INPUT DATA —
<<<<

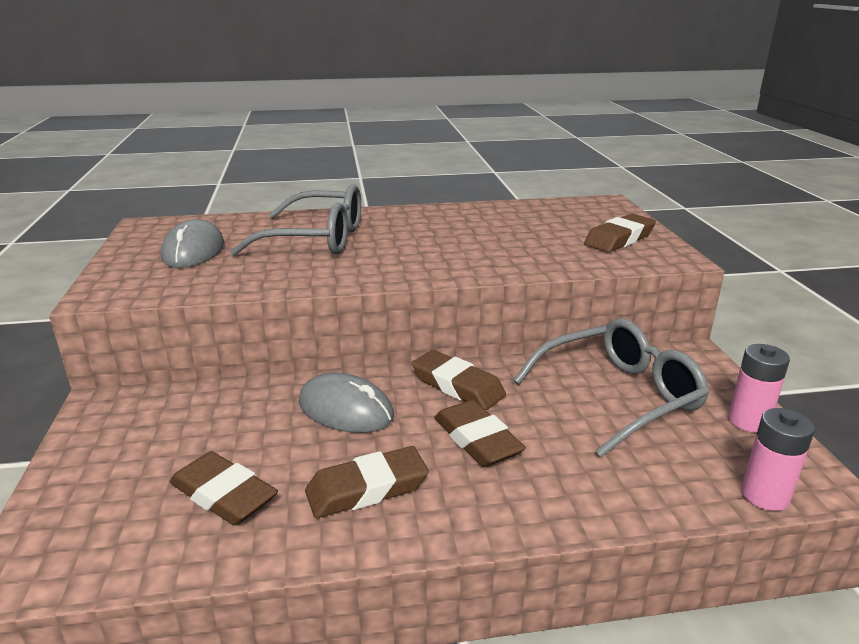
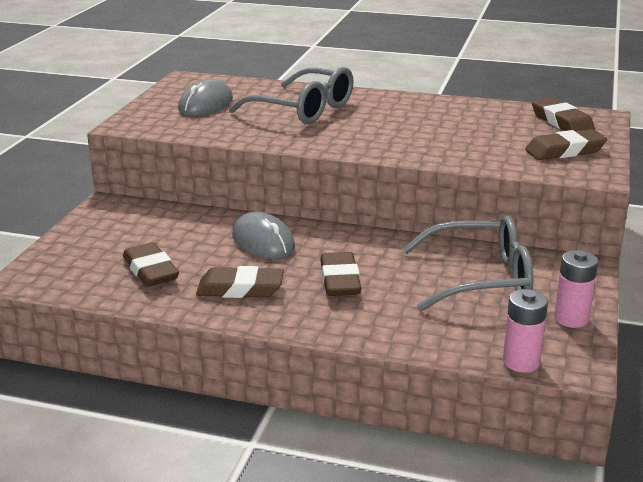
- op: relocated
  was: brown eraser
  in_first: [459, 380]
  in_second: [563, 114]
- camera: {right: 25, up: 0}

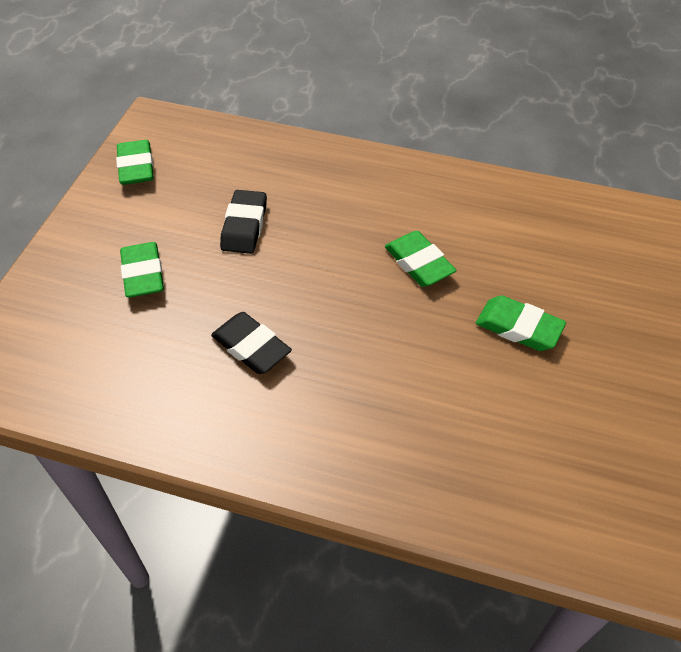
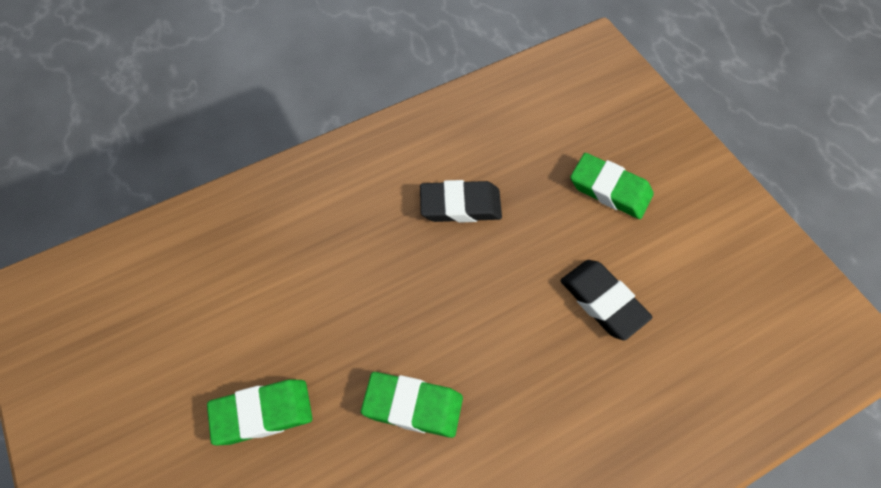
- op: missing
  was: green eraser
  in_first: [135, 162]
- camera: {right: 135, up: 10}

>>>>

Gather every line from the listing above in which "camera" appears, and copy those lines.

ANSWER TO THE PROBLEM —
- camera: {right: 25, up: 0}
- camera: {right: 135, up: 10}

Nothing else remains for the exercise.